◆ **Dataset records**:

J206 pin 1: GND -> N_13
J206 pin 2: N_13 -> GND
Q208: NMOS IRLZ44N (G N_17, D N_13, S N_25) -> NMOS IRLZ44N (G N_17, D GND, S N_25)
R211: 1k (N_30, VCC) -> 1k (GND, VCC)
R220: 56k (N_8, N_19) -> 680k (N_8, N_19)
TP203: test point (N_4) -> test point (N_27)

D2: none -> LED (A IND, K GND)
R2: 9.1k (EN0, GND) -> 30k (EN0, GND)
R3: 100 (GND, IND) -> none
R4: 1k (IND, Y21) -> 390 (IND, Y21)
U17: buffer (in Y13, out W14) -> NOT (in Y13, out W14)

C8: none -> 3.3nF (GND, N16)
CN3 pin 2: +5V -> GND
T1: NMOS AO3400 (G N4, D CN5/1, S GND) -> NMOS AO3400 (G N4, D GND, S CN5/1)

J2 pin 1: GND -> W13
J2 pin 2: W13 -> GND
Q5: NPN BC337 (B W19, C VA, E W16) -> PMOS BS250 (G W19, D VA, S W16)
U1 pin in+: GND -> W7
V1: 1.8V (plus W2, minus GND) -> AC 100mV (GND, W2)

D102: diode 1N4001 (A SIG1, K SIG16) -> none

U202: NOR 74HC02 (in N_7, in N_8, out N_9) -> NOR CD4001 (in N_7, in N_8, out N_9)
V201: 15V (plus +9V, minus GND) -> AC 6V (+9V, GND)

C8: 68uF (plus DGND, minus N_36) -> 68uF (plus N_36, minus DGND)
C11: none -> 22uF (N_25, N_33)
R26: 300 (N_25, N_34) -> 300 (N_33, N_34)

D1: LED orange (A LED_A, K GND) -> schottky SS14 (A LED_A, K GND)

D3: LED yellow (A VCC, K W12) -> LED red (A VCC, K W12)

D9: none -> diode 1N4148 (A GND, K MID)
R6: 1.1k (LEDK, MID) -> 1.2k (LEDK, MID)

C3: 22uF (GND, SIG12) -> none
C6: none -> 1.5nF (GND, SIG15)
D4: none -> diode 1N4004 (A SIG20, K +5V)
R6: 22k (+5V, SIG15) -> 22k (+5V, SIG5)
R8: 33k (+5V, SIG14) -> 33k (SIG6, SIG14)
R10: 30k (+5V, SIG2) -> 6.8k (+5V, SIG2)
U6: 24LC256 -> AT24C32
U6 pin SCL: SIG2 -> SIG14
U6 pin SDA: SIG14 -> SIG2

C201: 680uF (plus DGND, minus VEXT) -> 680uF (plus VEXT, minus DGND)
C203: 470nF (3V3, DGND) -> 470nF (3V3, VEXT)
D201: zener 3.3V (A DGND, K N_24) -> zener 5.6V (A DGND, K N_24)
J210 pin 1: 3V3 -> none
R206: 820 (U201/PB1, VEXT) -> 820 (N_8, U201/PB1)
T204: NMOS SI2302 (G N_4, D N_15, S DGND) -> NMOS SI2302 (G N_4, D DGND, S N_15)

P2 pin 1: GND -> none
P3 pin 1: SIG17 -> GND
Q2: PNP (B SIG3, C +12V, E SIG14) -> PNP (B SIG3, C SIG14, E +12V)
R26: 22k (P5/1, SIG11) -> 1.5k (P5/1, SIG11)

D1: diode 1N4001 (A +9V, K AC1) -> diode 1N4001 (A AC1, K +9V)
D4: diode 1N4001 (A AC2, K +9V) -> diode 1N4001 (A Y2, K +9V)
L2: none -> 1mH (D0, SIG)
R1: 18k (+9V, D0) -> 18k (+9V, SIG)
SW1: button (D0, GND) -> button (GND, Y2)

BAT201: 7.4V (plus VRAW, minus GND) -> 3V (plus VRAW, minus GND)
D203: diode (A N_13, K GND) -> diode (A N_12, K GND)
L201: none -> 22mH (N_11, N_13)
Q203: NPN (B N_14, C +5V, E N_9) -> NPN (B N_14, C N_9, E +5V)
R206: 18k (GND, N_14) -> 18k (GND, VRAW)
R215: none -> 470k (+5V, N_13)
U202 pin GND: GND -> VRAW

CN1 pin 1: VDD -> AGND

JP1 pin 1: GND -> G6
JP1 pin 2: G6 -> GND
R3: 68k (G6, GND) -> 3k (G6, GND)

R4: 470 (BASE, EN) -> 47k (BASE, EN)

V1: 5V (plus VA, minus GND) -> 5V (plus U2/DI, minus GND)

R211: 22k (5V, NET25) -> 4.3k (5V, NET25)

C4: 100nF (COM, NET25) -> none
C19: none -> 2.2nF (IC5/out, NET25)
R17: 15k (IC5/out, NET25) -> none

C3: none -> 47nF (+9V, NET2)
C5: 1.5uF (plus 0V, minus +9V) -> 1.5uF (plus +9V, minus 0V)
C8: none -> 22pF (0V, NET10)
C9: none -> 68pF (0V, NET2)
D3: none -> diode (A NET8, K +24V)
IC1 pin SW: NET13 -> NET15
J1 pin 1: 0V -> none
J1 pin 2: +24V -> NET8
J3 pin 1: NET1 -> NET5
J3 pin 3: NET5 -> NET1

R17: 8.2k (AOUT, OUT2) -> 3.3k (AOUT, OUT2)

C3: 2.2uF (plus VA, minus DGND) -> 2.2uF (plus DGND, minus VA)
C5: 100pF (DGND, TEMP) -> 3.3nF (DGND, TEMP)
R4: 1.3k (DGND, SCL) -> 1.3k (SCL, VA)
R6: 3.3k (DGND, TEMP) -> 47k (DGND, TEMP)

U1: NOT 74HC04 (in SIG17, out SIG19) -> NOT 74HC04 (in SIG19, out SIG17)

◆ **Exercise requirements**:
The answer must consist of every line from the entries above that contains the string "minus".

◆ **Task result**:
V1: 1.8V (plus W2, minus GND) -> AC 100mV (GND, W2)
V201: 15V (plus +9V, minus GND) -> AC 6V (+9V, GND)
C8: 68uF (plus DGND, minus N_36) -> 68uF (plus N_36, minus DGND)
C201: 680uF (plus DGND, minus VEXT) -> 680uF (plus VEXT, minus DGND)
BAT201: 7.4V (plus VRAW, minus GND) -> 3V (plus VRAW, minus GND)
V1: 5V (plus VA, minus GND) -> 5V (plus U2/DI, minus GND)
C5: 1.5uF (plus 0V, minus +9V) -> 1.5uF (plus +9V, minus 0V)
C3: 2.2uF (plus VA, minus DGND) -> 2.2uF (plus DGND, minus VA)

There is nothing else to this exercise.